REQUIRED WORK: Return the lines from the start of the records up to and including the line containing "List all building", copying them exactly.

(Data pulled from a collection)
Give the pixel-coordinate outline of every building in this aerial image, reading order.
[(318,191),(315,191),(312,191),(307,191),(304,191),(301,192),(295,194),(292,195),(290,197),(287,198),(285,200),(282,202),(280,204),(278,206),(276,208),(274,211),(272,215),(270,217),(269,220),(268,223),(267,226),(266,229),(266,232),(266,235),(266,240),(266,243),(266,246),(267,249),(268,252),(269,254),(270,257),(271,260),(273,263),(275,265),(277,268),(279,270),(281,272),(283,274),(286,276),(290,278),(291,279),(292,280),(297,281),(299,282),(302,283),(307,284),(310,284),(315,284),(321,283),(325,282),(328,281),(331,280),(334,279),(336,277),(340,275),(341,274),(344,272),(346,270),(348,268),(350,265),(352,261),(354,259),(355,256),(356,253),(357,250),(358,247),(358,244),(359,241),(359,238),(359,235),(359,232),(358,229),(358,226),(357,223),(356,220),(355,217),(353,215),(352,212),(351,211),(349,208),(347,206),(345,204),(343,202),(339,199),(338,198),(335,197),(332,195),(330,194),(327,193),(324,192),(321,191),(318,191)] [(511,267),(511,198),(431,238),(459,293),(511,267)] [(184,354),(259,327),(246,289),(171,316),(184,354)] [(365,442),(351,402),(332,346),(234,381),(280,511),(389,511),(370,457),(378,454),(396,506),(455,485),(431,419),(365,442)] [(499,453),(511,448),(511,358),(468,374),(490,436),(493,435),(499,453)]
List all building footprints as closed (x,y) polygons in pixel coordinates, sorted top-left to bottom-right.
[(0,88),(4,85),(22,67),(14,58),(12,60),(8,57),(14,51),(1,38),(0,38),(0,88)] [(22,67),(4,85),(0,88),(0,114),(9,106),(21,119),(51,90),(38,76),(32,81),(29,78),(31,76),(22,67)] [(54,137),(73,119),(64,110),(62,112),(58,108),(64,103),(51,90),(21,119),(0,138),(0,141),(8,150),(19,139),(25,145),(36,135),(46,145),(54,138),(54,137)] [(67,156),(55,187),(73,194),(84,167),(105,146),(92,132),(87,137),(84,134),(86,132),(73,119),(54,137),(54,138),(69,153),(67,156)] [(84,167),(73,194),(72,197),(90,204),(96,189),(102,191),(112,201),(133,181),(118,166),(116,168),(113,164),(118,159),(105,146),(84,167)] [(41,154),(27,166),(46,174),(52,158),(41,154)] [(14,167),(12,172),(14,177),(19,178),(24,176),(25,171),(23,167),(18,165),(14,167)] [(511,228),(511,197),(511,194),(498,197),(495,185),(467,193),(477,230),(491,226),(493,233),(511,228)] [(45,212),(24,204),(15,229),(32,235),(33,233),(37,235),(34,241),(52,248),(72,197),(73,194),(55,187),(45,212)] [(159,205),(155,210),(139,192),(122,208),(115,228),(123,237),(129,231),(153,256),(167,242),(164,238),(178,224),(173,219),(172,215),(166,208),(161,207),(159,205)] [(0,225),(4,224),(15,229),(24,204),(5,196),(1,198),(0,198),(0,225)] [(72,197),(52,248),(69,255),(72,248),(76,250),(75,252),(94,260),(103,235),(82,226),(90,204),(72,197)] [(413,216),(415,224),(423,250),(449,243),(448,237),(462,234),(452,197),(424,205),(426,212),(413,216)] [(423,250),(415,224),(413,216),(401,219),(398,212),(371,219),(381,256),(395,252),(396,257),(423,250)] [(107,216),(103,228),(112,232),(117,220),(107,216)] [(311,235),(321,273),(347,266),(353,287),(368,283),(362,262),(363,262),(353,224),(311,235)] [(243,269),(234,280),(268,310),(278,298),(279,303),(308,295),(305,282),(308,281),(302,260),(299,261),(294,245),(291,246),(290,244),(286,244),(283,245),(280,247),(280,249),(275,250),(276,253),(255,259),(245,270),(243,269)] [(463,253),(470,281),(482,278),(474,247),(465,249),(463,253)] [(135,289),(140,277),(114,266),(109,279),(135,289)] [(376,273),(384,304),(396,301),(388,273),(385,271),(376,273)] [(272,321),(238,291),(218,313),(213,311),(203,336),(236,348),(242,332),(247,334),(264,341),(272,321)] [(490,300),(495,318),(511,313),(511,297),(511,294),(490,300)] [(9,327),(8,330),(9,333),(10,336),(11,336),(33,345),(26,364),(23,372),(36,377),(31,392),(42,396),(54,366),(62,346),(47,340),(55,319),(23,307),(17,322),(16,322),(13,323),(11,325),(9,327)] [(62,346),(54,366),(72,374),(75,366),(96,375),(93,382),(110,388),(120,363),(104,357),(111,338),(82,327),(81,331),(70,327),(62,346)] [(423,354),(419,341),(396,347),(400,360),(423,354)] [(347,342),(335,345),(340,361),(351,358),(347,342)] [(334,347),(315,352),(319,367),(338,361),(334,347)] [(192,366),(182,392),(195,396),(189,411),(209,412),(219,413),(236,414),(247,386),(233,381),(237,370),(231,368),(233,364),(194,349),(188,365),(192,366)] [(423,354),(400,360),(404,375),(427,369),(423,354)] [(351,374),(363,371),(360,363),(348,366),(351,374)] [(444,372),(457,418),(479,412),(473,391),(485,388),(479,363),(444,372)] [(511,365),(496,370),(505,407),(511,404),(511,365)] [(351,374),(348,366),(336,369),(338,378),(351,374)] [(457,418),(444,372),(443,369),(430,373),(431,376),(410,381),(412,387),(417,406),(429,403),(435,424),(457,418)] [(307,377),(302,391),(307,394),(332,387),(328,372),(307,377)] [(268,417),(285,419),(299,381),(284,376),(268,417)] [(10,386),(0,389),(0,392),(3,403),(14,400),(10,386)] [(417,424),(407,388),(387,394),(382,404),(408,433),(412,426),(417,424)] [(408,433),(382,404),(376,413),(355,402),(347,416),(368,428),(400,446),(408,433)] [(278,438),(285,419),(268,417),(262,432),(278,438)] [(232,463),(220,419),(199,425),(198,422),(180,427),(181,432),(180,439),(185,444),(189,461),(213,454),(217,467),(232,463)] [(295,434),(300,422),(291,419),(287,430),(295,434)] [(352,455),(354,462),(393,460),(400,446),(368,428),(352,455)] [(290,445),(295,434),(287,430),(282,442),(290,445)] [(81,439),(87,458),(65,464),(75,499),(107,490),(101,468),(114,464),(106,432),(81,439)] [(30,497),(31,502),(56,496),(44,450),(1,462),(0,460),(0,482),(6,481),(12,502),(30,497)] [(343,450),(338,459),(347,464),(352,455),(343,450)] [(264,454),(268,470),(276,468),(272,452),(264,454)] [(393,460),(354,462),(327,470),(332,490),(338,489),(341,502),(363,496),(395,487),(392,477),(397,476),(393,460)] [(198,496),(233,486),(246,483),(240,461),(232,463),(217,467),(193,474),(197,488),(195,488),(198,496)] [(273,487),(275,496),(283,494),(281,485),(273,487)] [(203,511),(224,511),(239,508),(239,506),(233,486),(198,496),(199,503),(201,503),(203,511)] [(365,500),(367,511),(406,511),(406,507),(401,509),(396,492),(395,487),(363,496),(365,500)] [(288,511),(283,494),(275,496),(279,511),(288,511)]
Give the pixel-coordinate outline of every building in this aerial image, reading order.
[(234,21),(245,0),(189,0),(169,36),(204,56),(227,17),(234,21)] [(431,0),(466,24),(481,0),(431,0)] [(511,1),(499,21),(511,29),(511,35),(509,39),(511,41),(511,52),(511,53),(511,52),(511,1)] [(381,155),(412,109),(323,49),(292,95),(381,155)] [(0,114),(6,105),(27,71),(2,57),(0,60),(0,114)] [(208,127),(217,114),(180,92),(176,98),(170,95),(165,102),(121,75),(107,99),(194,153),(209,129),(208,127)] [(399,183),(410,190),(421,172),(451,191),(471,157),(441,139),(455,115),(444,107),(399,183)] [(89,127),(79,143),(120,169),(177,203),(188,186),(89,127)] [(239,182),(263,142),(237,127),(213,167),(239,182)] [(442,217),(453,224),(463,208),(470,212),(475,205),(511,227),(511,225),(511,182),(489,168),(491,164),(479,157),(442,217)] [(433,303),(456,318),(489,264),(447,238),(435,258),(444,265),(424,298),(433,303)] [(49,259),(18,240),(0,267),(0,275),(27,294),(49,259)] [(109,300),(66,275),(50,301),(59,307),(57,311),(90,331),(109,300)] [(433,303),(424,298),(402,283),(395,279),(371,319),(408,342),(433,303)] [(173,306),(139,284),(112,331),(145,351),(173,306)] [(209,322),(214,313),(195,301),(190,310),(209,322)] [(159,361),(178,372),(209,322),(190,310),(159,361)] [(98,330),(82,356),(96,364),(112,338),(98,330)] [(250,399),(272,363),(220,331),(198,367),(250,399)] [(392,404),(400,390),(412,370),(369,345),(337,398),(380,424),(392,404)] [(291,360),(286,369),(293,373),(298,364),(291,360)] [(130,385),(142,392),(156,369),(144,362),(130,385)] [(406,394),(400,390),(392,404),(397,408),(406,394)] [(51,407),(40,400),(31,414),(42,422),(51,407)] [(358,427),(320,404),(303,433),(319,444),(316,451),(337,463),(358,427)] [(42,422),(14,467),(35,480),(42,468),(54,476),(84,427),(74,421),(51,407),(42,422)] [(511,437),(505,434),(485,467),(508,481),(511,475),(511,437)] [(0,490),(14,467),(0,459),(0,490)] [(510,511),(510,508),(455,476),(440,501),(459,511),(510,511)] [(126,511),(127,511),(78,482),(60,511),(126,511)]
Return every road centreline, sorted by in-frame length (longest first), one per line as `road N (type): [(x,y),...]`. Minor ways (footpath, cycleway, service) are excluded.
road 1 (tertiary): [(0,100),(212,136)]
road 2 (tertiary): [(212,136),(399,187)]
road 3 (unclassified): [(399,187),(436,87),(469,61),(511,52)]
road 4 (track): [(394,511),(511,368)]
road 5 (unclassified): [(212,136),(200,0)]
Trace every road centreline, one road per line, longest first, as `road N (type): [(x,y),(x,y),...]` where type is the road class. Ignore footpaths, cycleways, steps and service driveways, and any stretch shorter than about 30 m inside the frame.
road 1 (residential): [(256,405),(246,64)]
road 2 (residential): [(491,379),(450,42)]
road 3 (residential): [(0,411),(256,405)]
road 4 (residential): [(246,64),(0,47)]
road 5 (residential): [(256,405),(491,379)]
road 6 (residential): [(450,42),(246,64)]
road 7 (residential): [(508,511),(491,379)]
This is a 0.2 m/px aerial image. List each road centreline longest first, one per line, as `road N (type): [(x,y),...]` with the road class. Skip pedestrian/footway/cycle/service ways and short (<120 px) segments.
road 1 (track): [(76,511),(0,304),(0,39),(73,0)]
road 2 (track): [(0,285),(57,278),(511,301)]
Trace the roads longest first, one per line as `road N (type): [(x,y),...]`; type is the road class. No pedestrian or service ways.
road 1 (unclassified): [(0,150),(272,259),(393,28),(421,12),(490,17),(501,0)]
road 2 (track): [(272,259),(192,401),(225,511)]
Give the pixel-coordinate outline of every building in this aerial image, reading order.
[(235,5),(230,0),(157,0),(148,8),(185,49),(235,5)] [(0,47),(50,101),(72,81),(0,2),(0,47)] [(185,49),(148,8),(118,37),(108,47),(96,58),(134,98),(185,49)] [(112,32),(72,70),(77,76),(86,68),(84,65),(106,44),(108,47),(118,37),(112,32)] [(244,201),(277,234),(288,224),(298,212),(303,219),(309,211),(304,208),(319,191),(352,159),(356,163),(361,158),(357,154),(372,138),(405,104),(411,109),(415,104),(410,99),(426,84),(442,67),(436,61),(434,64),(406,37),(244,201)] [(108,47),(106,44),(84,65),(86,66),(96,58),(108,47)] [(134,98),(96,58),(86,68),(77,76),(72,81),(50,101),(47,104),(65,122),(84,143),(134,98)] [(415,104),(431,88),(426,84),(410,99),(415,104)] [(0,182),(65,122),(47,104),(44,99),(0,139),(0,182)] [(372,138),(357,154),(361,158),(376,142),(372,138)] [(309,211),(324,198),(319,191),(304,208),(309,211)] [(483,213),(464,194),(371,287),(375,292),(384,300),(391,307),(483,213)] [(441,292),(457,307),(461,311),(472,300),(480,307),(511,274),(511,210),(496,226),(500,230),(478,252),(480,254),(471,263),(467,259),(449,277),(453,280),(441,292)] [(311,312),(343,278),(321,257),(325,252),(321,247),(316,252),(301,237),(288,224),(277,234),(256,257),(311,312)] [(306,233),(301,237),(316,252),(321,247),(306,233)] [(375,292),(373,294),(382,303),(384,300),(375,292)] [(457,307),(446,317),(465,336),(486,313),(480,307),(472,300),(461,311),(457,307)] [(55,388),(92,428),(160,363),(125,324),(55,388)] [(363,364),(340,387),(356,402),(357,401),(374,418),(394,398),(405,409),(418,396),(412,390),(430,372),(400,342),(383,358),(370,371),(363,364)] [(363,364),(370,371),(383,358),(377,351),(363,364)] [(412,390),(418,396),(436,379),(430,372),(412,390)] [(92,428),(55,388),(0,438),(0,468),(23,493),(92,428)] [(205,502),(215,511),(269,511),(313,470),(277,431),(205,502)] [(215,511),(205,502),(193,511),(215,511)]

COMPLETE RESPONSE:
Give the pixel-coordinate outline of every building in this aerial image, reading order.
[(318,191),(315,191),(312,191),(307,191),(304,191),(301,192),(295,194),(292,195),(290,197),(287,198),(285,200),(282,202),(280,204),(278,206),(276,208),(274,211),(272,215),(270,217),(269,220),(268,223),(267,226),(266,229),(266,232),(266,235),(266,240),(266,243),(266,246),(267,249),(268,252),(269,254),(270,257),(271,260),(273,263),(275,265),(277,268),(279,270),(281,272),(283,274),(286,276),(290,278),(291,279),(292,280),(297,281),(299,282),(302,283),(307,284),(310,284),(315,284),(321,283),(325,282),(328,281),(331,280),(334,279),(336,277),(340,275),(341,274),(344,272),(346,270),(348,268),(350,265),(352,261),(354,259),(355,256),(356,253),(357,250),(358,247),(358,244),(359,241),(359,238),(359,235),(359,232),(358,229),(358,226),(357,223),(356,220),(355,217),(353,215),(352,212),(351,211),(349,208),(347,206),(345,204),(343,202),(339,199),(338,198),(335,197),(332,195),(330,194),(327,193),(324,192),(321,191),(318,191)] [(511,267),(511,198),(431,238),(459,293),(511,267)] [(184,354),(259,327),(246,289),(171,316),(184,354)] [(365,442),(351,402),(332,346),(234,381),(280,511),(389,511),(370,457),(378,454),(396,506),(455,485),(431,419),(365,442)] [(499,453),(511,448),(511,358),(468,374),(490,436),(493,435),(499,453)]
List all building footprints as closed (x,y) polygons in pixel coordinates, sorted top-left to bottom-right.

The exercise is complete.